» **Extracted material**
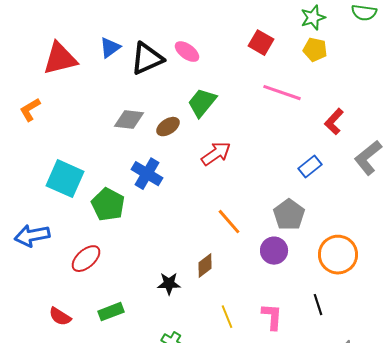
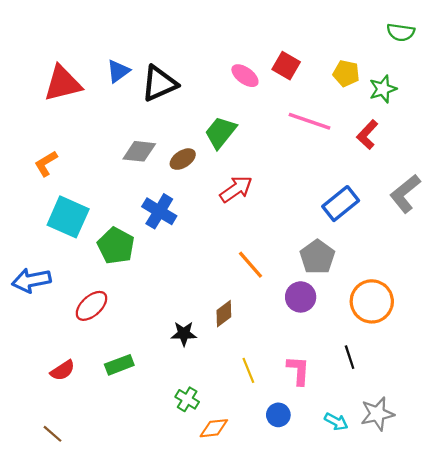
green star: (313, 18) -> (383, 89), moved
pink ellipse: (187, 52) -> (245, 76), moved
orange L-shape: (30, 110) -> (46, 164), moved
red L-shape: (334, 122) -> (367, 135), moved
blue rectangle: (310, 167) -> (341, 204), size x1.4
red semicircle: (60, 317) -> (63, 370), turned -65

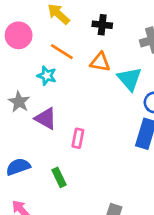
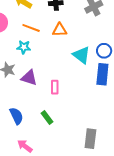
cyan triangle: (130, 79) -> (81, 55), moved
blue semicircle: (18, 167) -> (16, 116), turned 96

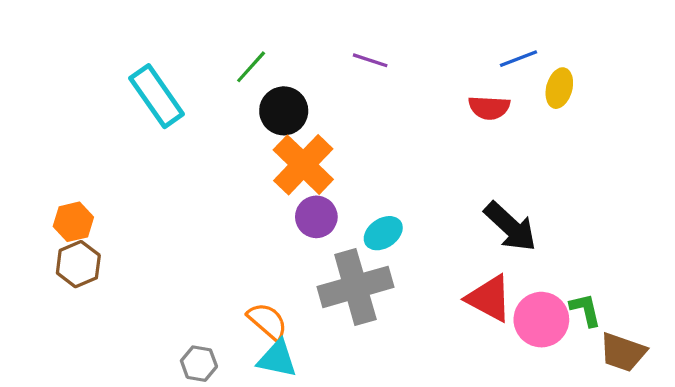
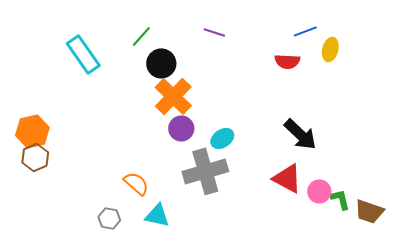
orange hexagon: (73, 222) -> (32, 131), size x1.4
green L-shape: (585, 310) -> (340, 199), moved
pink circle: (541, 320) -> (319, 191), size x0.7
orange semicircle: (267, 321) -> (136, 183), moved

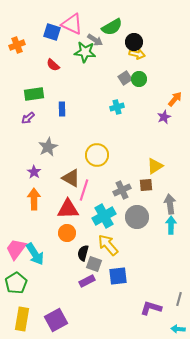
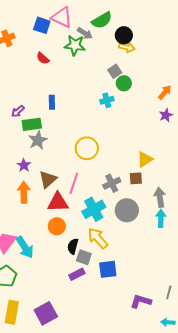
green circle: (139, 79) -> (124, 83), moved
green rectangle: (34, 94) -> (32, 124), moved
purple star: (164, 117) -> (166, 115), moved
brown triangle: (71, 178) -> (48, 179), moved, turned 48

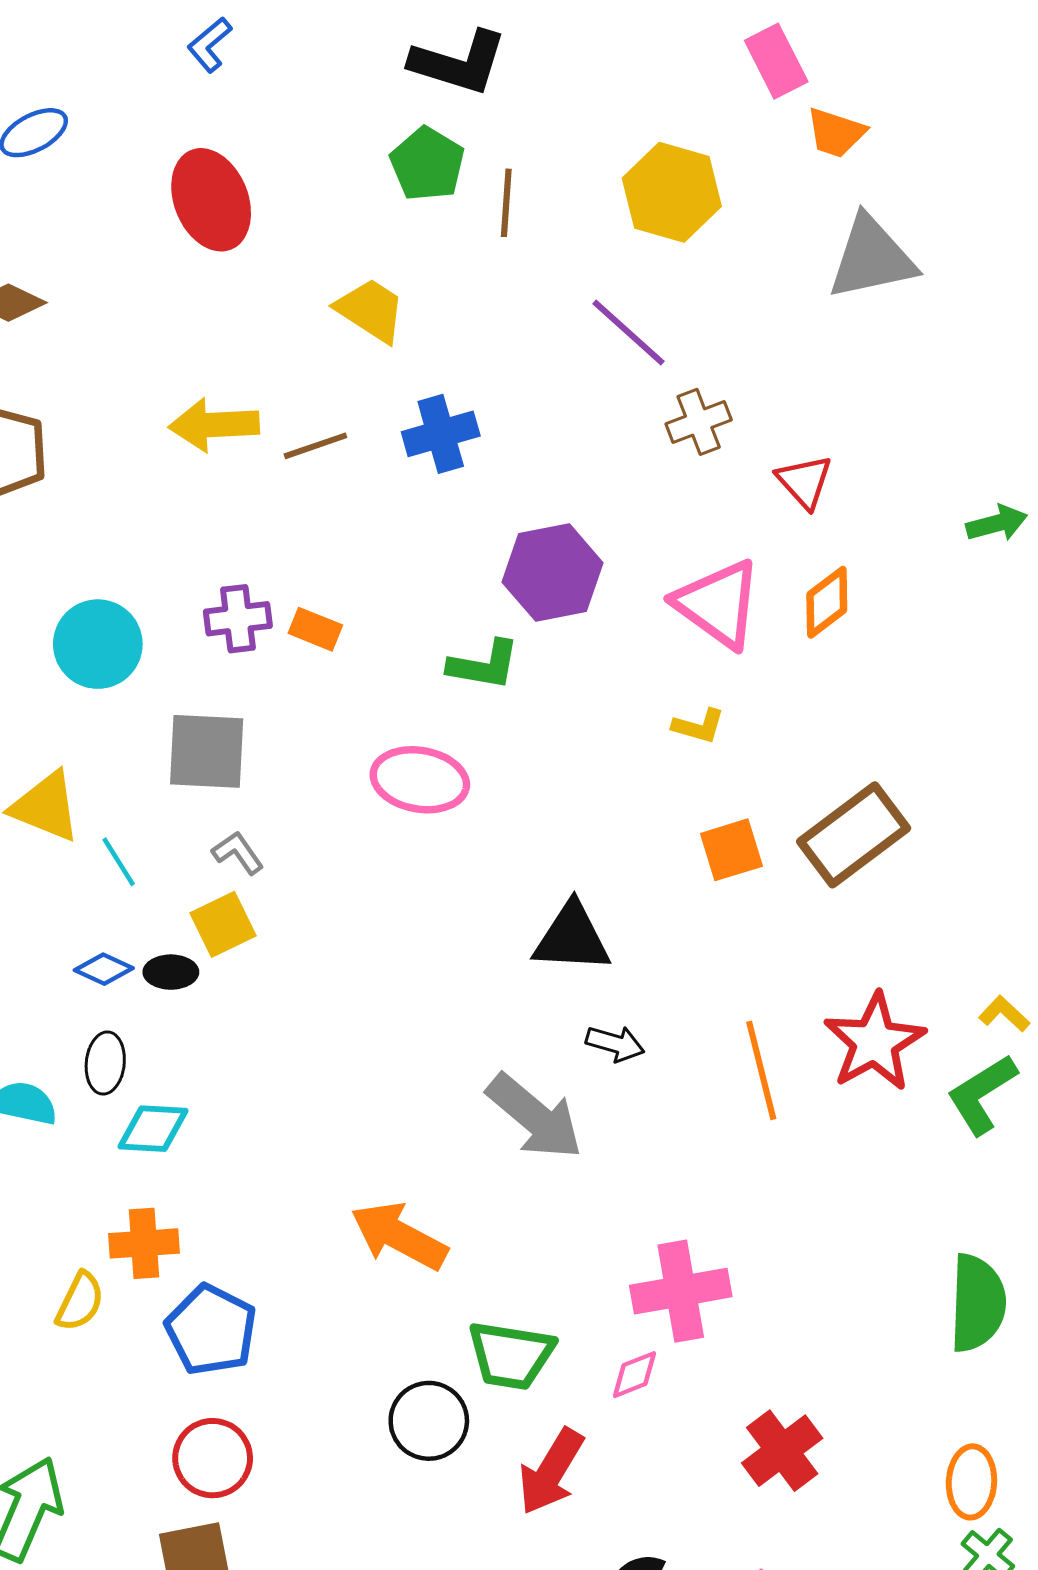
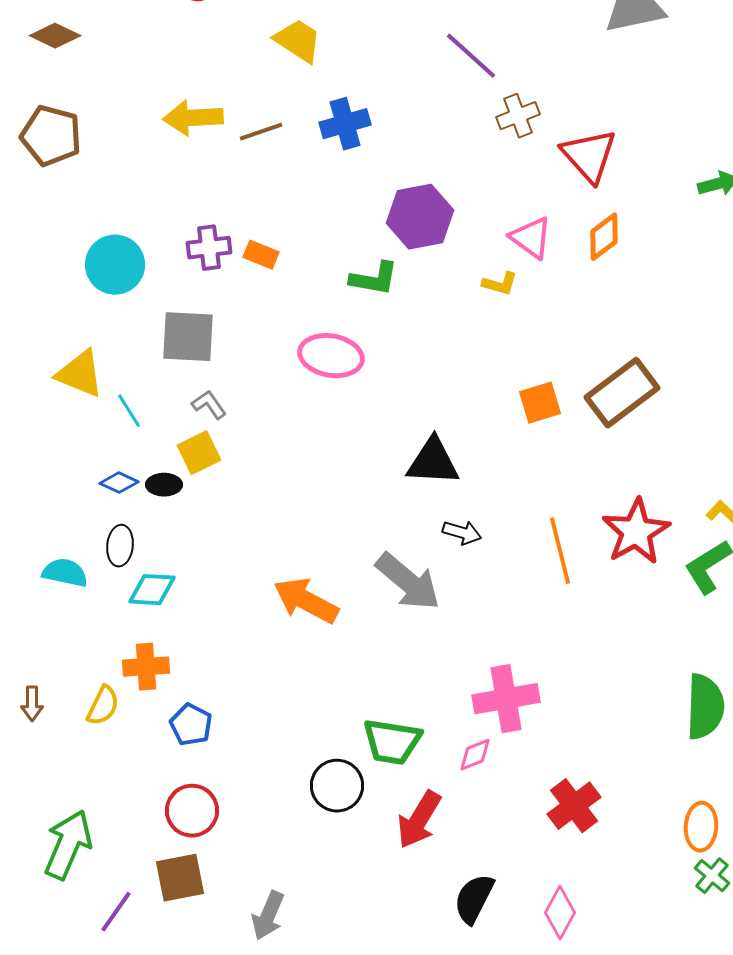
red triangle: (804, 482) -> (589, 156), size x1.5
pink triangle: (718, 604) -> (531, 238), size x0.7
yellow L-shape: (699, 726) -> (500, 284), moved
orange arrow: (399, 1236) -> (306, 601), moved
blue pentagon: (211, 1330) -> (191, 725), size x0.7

» **Requirement**
Word for word, return the material above; the pictures stay out.

» **Written answer**
green star: (313, 18) -> (383, 89), moved
pink ellipse: (187, 52) -> (245, 76), moved
orange L-shape: (30, 110) -> (46, 164), moved
red L-shape: (334, 122) -> (367, 135), moved
blue rectangle: (310, 167) -> (341, 204), size x1.4
red semicircle: (60, 317) -> (63, 370), turned -65

cyan triangle: (130, 79) -> (81, 55), moved
blue semicircle: (18, 167) -> (16, 116), turned 96

orange hexagon: (73, 222) -> (32, 131), size x1.4
green L-shape: (585, 310) -> (340, 199), moved
pink circle: (541, 320) -> (319, 191), size x0.7
orange semicircle: (267, 321) -> (136, 183), moved

green circle: (139, 79) -> (124, 83), moved
green rectangle: (34, 94) -> (32, 124), moved
purple star: (164, 117) -> (166, 115), moved
brown triangle: (71, 178) -> (48, 179), moved, turned 48

red triangle: (804, 482) -> (589, 156), size x1.5
pink triangle: (718, 604) -> (531, 238), size x0.7
yellow L-shape: (699, 726) -> (500, 284), moved
orange arrow: (399, 1236) -> (306, 601), moved
blue pentagon: (211, 1330) -> (191, 725), size x0.7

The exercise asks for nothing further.